=== Section Start ===

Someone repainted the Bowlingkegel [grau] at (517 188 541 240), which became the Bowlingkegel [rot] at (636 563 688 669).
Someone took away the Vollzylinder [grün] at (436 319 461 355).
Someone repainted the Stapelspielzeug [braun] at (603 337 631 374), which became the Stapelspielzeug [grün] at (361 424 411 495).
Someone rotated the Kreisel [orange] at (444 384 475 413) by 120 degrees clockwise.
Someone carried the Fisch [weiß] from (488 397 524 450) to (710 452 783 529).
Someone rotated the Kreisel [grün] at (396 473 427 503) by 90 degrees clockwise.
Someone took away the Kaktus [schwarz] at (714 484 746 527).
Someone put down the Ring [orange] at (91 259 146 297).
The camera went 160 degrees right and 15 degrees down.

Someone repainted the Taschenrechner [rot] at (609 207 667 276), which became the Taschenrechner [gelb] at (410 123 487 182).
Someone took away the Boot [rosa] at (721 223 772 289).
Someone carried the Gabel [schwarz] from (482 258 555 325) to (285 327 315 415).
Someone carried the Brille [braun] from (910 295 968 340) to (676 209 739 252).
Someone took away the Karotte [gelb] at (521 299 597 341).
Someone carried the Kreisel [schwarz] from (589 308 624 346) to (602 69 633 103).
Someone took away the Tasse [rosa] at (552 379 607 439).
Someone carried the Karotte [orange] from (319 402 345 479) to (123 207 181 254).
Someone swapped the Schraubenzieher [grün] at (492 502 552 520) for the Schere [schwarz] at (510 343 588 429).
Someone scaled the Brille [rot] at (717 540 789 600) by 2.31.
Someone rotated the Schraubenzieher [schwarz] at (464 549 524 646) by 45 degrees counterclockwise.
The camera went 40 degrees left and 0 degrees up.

=== Section End ===
=== Section Start ===

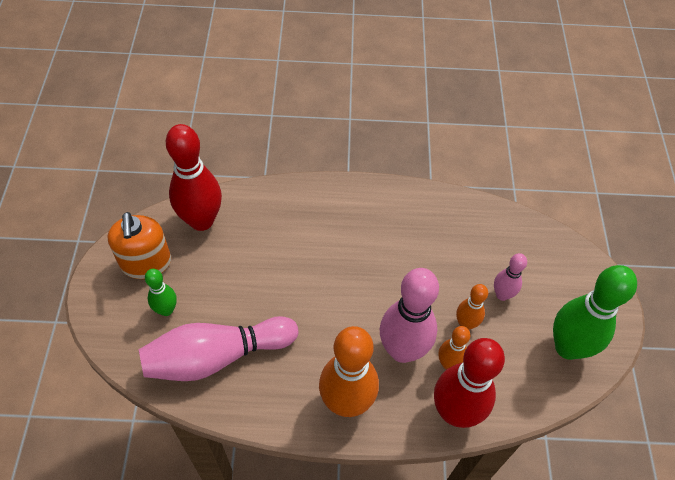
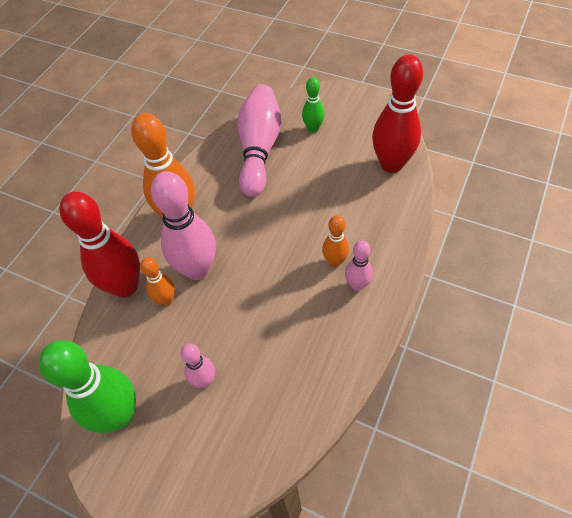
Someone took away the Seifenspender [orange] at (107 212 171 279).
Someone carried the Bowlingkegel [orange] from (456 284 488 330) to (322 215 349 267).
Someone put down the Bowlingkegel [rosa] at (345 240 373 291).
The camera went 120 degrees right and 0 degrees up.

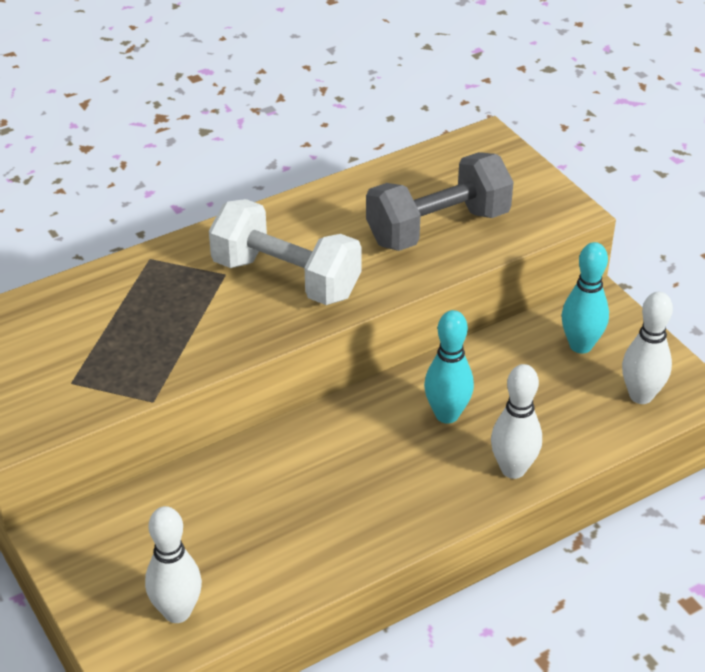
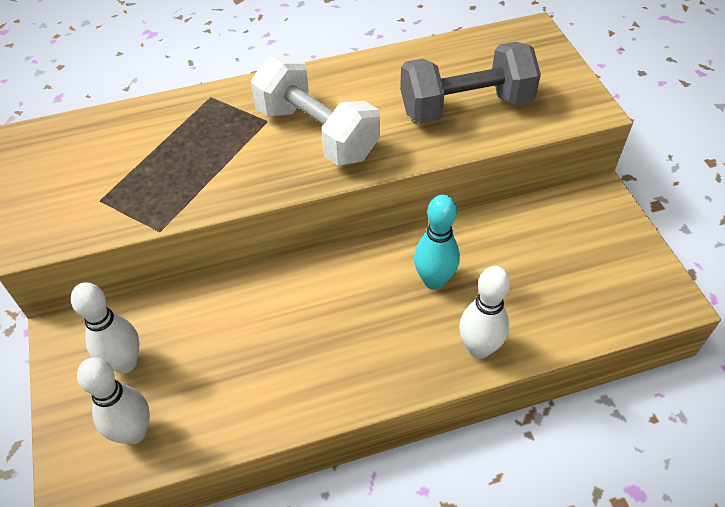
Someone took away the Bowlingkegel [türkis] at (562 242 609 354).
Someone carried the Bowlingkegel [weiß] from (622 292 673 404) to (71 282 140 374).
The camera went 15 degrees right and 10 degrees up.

=== Section End ===
=== Section Start ===

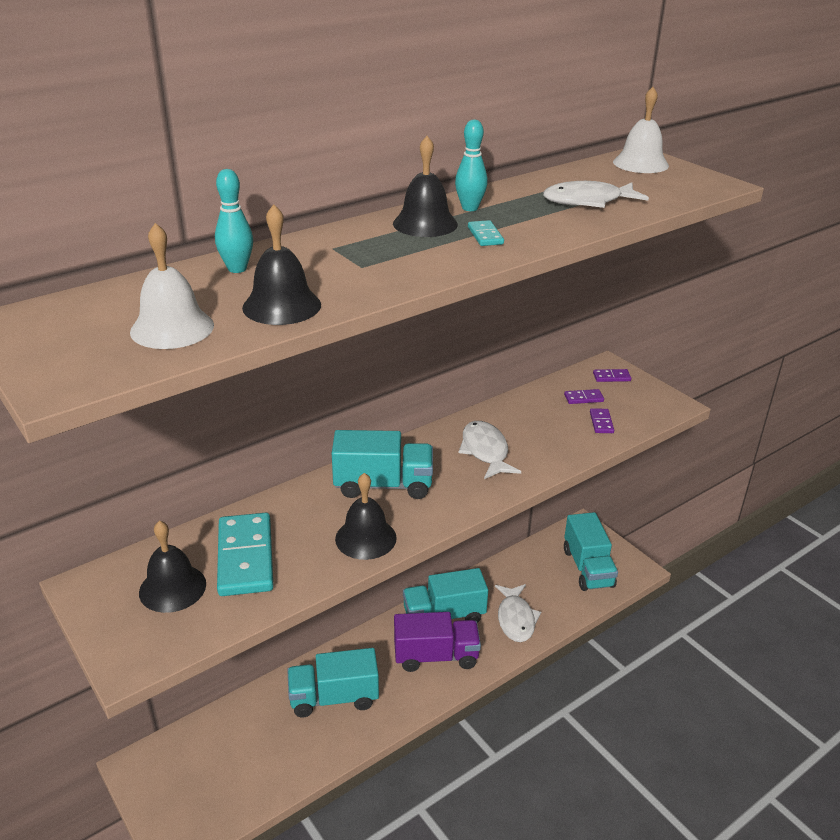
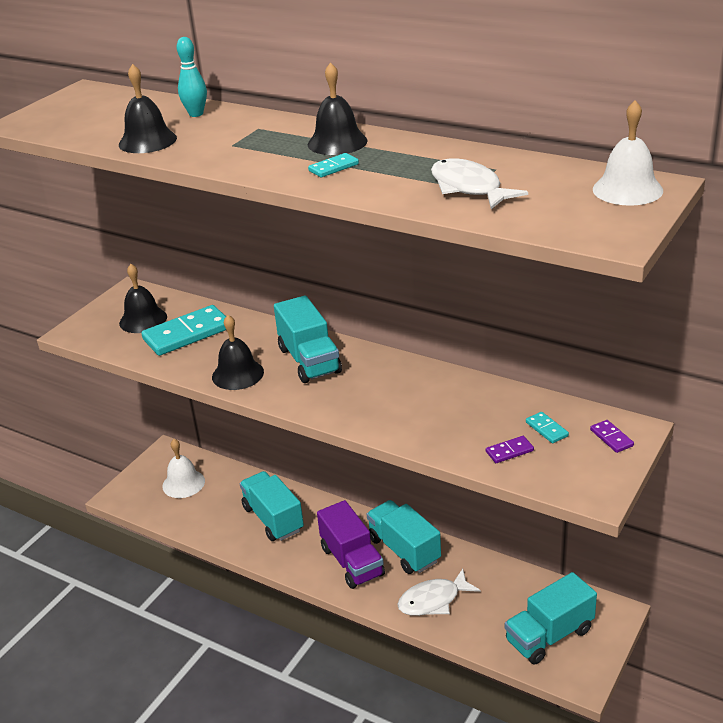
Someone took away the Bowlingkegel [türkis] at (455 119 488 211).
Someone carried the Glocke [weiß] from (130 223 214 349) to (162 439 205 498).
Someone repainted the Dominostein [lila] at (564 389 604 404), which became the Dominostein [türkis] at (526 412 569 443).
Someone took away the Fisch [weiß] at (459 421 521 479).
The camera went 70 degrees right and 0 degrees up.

=== Section End ===

TASK DIRECTIONS: The required output is the stretch of entries above from the line containing "Someone took away the Vollzylinder" through the line containing "Someone put down the Ring", reproduced exactly.

WRITTEN SOLUTION:
Someone took away the Vollzylinder [grün] at (436 319 461 355).
Someone repainted the Stapelspielzeug [braun] at (603 337 631 374), which became the Stapelspielzeug [grün] at (361 424 411 495).
Someone rotated the Kreisel [orange] at (444 384 475 413) by 120 degrees clockwise.
Someone carried the Fisch [weiß] from (488 397 524 450) to (710 452 783 529).
Someone rotated the Kreisel [grün] at (396 473 427 503) by 90 degrees clockwise.
Someone took away the Kaktus [schwarz] at (714 484 746 527).
Someone put down the Ring [orange] at (91 259 146 297).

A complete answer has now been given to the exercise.